Transcribe all of the records word for word, but omit the pictures.

***** Record set

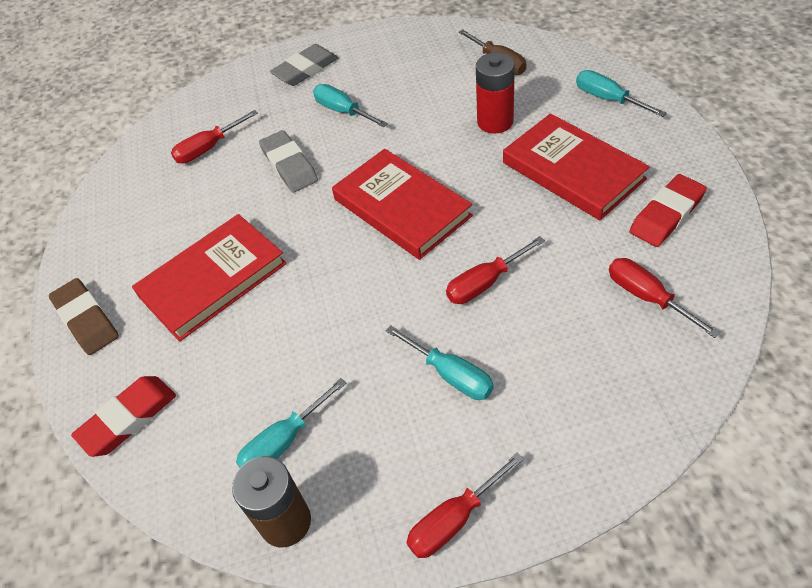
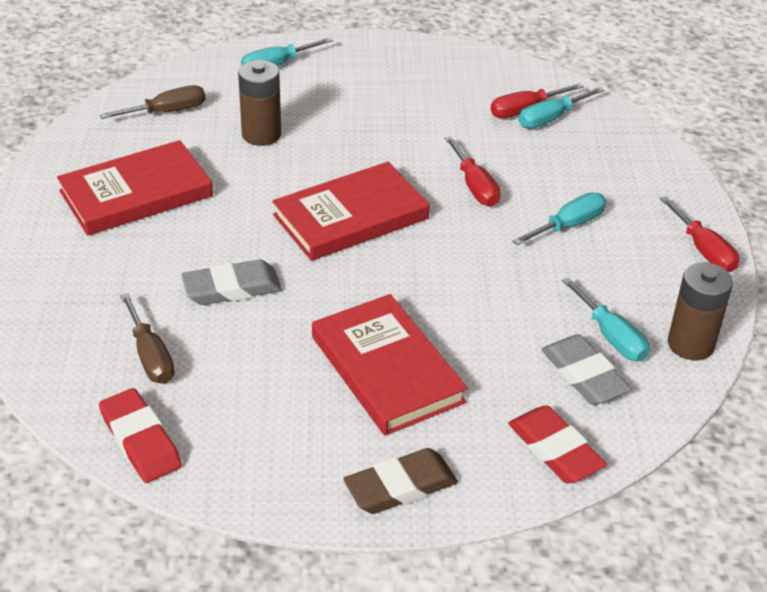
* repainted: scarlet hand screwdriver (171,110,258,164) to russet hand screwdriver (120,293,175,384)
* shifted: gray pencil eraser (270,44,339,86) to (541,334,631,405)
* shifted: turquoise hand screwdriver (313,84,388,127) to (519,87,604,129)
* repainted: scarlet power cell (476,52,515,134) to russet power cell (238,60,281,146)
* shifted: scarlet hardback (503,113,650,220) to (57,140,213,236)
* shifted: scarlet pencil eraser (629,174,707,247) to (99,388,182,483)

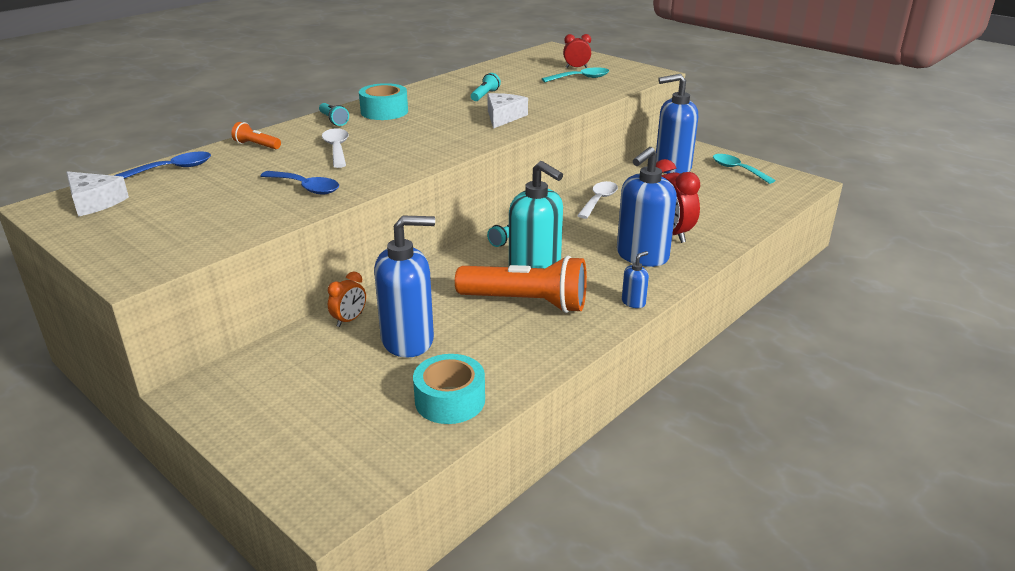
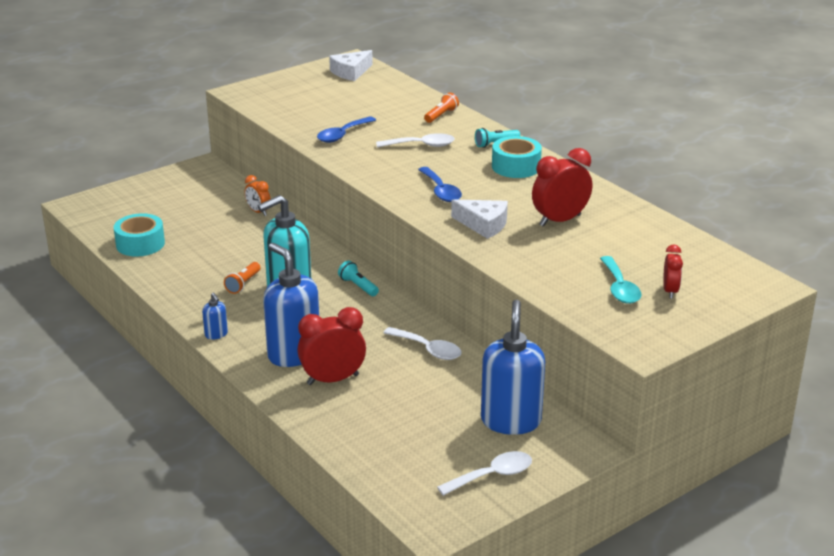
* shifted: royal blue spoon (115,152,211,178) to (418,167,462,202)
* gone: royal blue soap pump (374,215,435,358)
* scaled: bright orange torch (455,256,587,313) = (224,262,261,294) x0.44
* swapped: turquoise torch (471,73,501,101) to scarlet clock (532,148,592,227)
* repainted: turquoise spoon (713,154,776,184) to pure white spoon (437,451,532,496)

**********

§ Solution:
* repainted: scarlet hand screwdriver (171,110,258,164) to russet hand screwdriver (120,293,175,384)
* shifted: gray pencil eraser (270,44,339,86) to (541,334,631,405)
* shifted: turquoise hand screwdriver (313,84,388,127) to (519,87,604,129)
* repainted: scarlet power cell (476,52,515,134) to russet power cell (238,60,281,146)
* shifted: scarlet hardback (503,113,650,220) to (57,140,213,236)
* shifted: scarlet pencil eraser (629,174,707,247) to (99,388,182,483)

* shifted: royal blue spoon (115,152,211,178) to (418,167,462,202)
* gone: royal blue soap pump (374,215,435,358)
* scaled: bright orange torch (455,256,587,313) = (224,262,261,294) x0.44
* swapped: turquoise torch (471,73,501,101) to scarlet clock (532,148,592,227)
* repainted: turquoise spoon (713,154,776,184) to pure white spoon (437,451,532,496)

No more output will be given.